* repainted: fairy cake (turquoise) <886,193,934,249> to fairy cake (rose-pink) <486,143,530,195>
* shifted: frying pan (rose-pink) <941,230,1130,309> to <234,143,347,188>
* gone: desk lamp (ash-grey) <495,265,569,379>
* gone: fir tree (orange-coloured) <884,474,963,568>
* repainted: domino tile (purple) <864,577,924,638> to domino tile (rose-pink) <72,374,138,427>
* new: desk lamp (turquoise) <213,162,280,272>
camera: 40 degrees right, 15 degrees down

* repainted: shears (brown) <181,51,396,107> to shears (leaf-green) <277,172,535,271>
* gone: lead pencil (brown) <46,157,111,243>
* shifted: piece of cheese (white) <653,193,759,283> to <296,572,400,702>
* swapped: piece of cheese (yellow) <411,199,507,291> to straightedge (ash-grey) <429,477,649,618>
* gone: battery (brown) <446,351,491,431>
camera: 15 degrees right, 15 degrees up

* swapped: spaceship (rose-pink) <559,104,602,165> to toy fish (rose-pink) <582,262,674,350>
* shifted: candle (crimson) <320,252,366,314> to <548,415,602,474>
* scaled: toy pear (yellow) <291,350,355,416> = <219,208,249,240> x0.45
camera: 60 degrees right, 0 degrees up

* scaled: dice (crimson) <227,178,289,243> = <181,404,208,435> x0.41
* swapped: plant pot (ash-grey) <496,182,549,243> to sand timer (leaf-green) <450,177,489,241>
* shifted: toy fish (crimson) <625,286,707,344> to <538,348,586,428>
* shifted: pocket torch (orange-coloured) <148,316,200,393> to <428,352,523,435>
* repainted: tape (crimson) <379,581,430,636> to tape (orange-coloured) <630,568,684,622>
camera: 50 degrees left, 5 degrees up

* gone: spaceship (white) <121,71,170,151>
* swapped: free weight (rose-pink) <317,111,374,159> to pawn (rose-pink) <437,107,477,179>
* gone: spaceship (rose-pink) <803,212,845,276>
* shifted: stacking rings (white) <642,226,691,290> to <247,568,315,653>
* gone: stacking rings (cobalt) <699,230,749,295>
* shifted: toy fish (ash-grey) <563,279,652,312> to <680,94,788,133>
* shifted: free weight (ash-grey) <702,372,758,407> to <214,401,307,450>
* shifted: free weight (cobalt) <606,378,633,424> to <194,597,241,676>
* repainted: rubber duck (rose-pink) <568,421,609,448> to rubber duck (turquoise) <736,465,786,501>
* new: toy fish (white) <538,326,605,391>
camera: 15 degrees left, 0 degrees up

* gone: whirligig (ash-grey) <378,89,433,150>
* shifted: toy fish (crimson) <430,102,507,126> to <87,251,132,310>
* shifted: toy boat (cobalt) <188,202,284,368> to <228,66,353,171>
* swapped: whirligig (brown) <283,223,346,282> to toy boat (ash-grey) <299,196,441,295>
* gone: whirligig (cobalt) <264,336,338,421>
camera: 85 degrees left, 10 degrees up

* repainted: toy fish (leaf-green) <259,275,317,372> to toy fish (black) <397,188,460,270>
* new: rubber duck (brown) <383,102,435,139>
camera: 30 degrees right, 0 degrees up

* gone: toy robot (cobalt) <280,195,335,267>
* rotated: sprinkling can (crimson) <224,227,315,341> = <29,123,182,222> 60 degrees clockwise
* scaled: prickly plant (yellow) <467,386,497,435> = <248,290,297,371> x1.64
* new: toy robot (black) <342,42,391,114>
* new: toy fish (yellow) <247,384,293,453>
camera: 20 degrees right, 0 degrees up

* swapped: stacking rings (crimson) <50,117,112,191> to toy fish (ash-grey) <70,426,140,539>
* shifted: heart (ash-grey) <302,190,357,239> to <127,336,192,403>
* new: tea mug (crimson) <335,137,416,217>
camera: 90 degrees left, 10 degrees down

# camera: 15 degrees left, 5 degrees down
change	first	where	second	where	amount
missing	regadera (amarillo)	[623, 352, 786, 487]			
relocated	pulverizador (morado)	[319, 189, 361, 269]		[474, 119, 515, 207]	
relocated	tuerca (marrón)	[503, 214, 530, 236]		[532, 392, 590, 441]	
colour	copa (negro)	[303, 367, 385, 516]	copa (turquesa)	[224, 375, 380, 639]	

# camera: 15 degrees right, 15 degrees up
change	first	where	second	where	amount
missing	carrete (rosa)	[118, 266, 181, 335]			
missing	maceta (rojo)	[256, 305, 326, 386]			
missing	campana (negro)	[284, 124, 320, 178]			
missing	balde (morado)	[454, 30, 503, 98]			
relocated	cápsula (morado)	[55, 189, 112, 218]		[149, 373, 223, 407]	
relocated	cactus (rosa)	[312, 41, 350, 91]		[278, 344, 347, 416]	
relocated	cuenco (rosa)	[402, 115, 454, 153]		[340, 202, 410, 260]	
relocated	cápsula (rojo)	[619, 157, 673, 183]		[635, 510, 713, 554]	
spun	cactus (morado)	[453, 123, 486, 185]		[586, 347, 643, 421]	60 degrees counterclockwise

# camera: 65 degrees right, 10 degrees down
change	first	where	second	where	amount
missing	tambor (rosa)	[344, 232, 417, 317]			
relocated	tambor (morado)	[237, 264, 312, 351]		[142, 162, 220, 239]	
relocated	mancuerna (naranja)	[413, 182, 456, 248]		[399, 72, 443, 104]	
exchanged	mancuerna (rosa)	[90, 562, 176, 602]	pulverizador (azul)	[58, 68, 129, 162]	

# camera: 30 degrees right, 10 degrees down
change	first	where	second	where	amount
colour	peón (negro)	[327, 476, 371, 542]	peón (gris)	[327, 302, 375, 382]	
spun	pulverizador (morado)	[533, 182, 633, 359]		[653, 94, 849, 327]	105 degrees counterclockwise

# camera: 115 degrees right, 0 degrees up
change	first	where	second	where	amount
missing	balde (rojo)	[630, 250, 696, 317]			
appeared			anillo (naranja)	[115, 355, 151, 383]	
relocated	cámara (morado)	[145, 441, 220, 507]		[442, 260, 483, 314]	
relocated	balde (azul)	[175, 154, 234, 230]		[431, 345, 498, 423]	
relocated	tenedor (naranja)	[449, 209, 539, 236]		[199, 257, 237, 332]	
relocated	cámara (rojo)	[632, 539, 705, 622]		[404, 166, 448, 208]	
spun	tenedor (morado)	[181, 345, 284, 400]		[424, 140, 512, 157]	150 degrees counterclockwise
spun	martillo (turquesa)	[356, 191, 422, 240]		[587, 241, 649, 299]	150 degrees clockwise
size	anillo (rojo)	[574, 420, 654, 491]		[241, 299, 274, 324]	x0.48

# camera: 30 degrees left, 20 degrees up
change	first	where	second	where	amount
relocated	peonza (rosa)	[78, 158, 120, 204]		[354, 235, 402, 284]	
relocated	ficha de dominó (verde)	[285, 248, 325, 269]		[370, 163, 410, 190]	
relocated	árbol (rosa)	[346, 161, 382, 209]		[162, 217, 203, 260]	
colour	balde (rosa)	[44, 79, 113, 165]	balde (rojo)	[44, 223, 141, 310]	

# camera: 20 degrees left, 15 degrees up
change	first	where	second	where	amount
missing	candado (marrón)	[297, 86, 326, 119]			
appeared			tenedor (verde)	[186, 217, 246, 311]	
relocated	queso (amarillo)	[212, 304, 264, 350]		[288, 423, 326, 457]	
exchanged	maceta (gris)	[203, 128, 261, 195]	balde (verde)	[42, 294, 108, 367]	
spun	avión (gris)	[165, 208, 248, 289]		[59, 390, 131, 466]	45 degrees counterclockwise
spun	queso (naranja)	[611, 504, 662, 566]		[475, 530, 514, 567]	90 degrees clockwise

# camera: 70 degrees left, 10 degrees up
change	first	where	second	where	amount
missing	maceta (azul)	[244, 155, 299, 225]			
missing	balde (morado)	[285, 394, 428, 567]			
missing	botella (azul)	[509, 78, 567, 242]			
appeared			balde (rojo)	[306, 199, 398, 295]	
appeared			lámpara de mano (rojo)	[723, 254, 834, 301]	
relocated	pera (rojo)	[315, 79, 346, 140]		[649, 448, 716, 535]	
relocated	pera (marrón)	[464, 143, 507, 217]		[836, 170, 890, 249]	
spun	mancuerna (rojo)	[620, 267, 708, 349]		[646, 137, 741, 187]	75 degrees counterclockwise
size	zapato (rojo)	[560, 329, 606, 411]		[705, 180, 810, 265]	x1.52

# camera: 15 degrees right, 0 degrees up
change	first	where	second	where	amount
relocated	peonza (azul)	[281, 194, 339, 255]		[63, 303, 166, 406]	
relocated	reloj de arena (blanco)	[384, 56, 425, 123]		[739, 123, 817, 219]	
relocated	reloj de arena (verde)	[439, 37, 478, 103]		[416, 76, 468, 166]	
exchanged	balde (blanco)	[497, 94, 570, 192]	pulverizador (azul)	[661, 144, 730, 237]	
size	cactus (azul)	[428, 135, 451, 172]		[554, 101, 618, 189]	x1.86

■ ■ ■ ■ ■ ■ ■

Requirement: Your answer is only the number of lines in the listing above that include the string "lamp".

Written answer: 2